**Assignment:** For the listing below, state how many lines include "plate". The number alone is the answer.
** Given data follows **
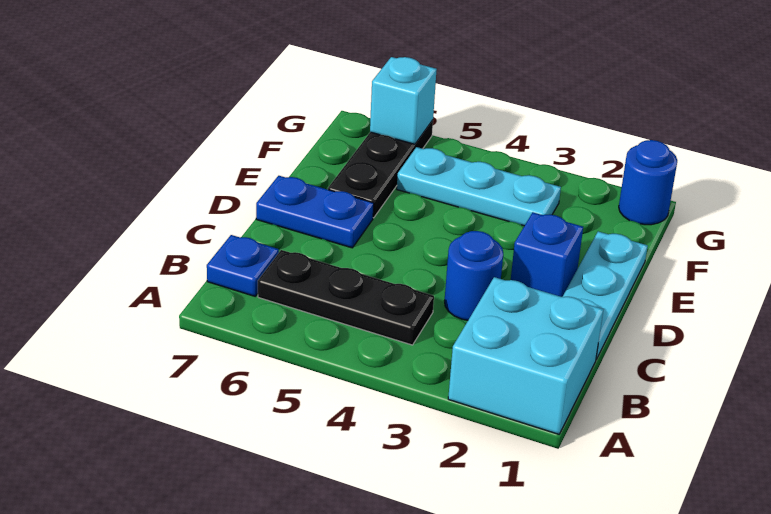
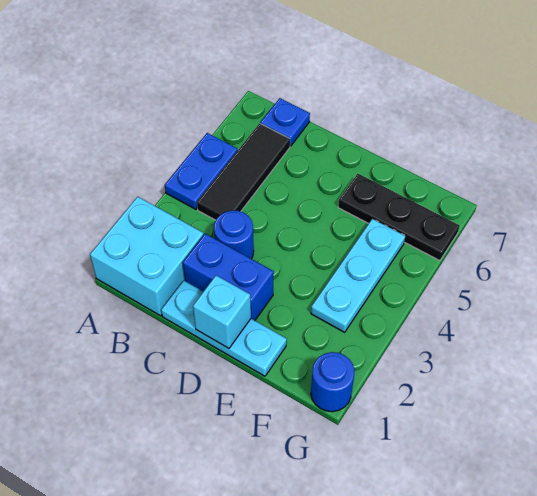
black plate B4:B6 level 1 -> black tile B4:B6 level 1
blue brick D2 level 1 -> blue brick C2:D2 level 1
blue plate D6:D7 level 1 -> blue plate A4:A5 level 1
cyan brick G6 level 2 -> cyan brick D1 level 2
** End of Given data **
**Final answer:** 2